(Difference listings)

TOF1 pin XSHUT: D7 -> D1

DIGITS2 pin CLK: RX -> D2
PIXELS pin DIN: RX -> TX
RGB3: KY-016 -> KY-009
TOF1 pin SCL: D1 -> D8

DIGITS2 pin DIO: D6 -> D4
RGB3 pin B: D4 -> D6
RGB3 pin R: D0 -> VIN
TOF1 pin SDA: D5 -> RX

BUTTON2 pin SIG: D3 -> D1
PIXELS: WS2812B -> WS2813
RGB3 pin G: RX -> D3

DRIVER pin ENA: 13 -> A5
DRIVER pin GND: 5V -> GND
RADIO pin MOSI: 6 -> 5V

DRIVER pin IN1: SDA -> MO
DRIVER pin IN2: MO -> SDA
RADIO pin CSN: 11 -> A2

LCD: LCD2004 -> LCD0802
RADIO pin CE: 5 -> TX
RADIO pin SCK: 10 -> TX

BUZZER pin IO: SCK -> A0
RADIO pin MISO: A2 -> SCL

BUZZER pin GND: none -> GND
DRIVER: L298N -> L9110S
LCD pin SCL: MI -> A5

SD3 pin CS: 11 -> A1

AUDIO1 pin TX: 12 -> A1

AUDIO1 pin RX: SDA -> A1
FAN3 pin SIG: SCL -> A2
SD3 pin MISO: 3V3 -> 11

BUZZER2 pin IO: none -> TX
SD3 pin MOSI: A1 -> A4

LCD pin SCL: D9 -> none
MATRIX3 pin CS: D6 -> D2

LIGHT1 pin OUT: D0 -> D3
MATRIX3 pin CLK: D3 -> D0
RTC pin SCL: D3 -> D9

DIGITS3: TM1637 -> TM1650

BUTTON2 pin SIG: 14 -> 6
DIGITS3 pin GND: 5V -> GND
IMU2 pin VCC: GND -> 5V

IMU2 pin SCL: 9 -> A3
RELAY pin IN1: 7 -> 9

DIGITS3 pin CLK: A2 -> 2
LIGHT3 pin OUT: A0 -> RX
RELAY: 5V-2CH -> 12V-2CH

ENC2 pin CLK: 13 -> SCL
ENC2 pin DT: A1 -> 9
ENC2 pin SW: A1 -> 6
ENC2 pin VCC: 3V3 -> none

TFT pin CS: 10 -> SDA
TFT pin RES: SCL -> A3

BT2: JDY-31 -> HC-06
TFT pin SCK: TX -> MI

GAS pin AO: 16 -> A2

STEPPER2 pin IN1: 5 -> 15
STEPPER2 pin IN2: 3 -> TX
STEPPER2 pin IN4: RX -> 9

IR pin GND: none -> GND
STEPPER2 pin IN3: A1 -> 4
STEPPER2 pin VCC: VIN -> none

Task to complete: The lines to copy run from the one containing "TFT pin SCK: TX -> MI" through the last line above. Copy them exactly and include nothing else.

Solution to the exercise:
TFT pin SCK: TX -> MI

GAS pin AO: 16 -> A2

STEPPER2 pin IN1: 5 -> 15
STEPPER2 pin IN2: 3 -> TX
STEPPER2 pin IN4: RX -> 9

IR pin GND: none -> GND
STEPPER2 pin IN3: A1 -> 4
STEPPER2 pin VCC: VIN -> none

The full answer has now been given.